» **Exercise goal**: Transcribe exactly everything in the data below from the line containing "building: [107,68,196,178] -> none" down to the line containing "building: none -> [171,75,276,165]", both lines included and nothing further.

» **Extracted information**:
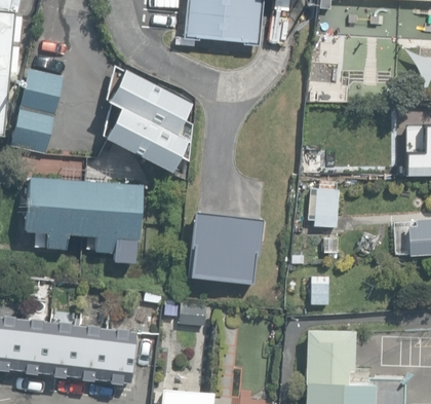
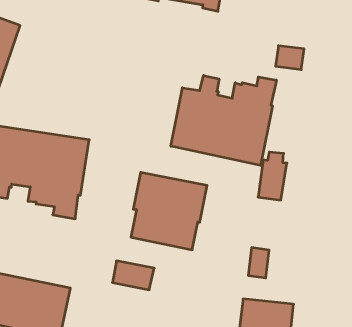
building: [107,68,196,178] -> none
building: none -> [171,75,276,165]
* * *
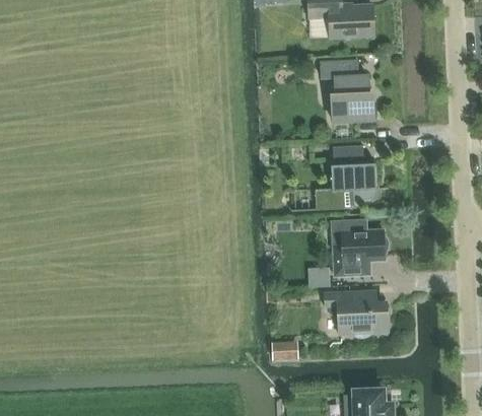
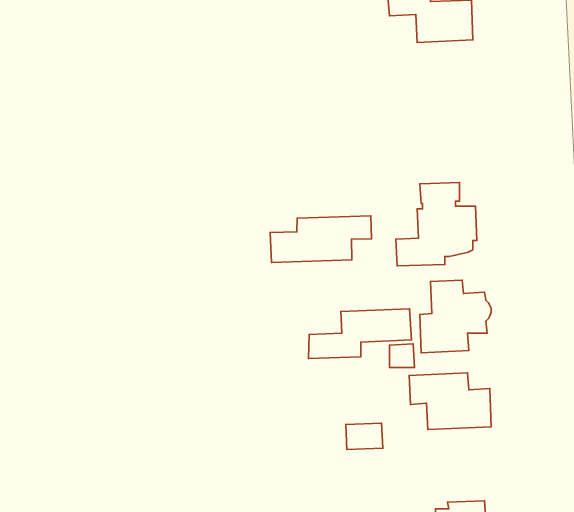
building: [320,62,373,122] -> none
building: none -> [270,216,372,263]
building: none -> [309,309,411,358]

» **Exercise output**:
building: [107,68,196,178] -> none
building: none -> [171,75,276,165]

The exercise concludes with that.